--- Exercise prompt ---
Search for the word "none" in the entries. Each line that holds it should be copied.

[Object correspondence data]
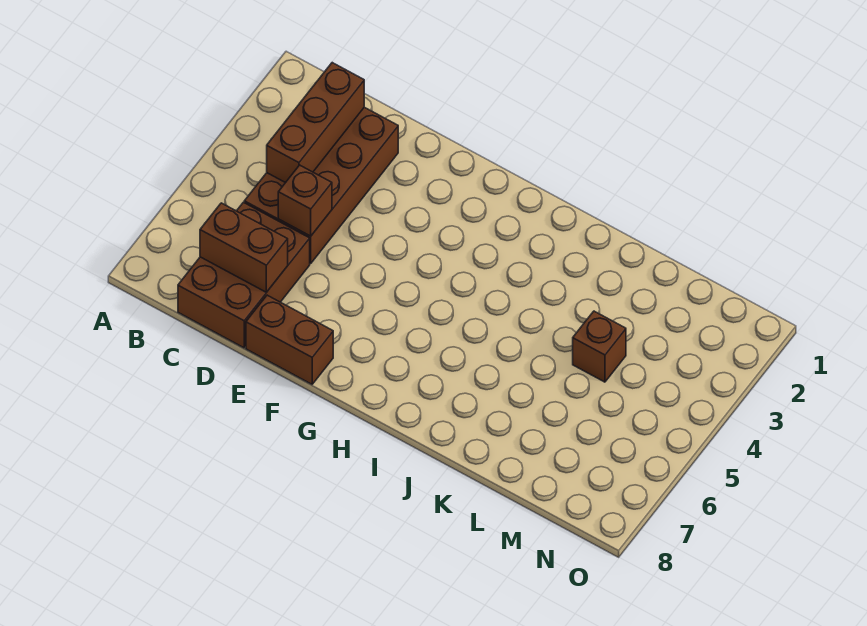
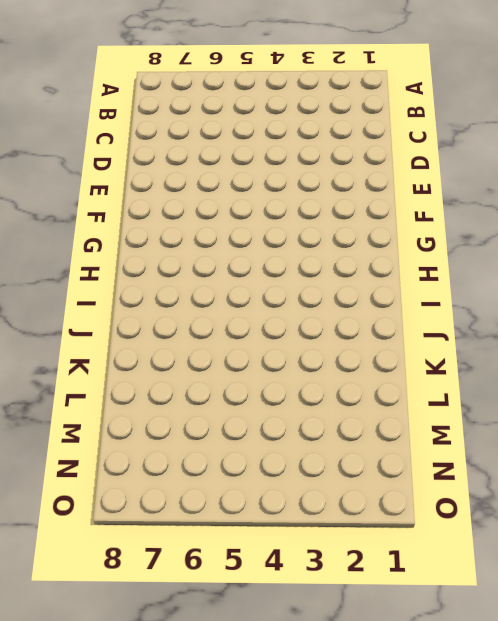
none -> brown brick C2:D5 level 1
none -> brown brick C6:D8 level 1

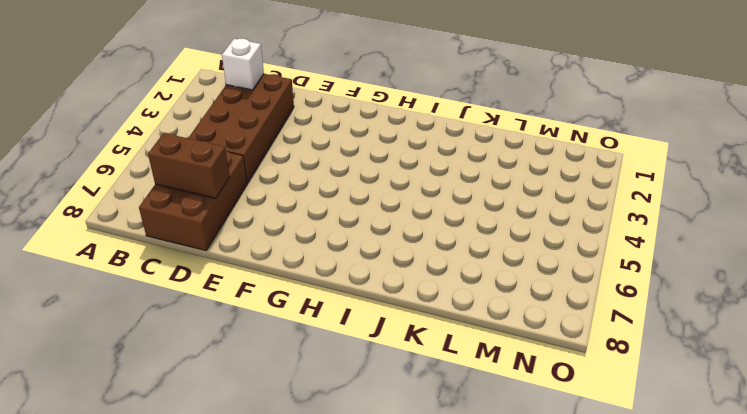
white brick C2 level 2 -> brown brick C2:C4 level 2
none -> brown brick E8:F8 level 1
none -> brown brick L4 level 1

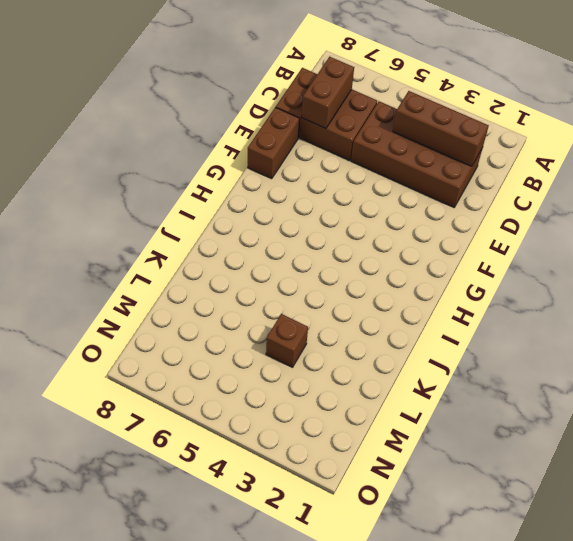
none -> brown brick D5 level 2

--- Task solution ---
none -> brown brick C2:D5 level 1
none -> brown brick C6:D8 level 1
none -> brown brick E8:F8 level 1
none -> brown brick L4 level 1
none -> brown brick D5 level 2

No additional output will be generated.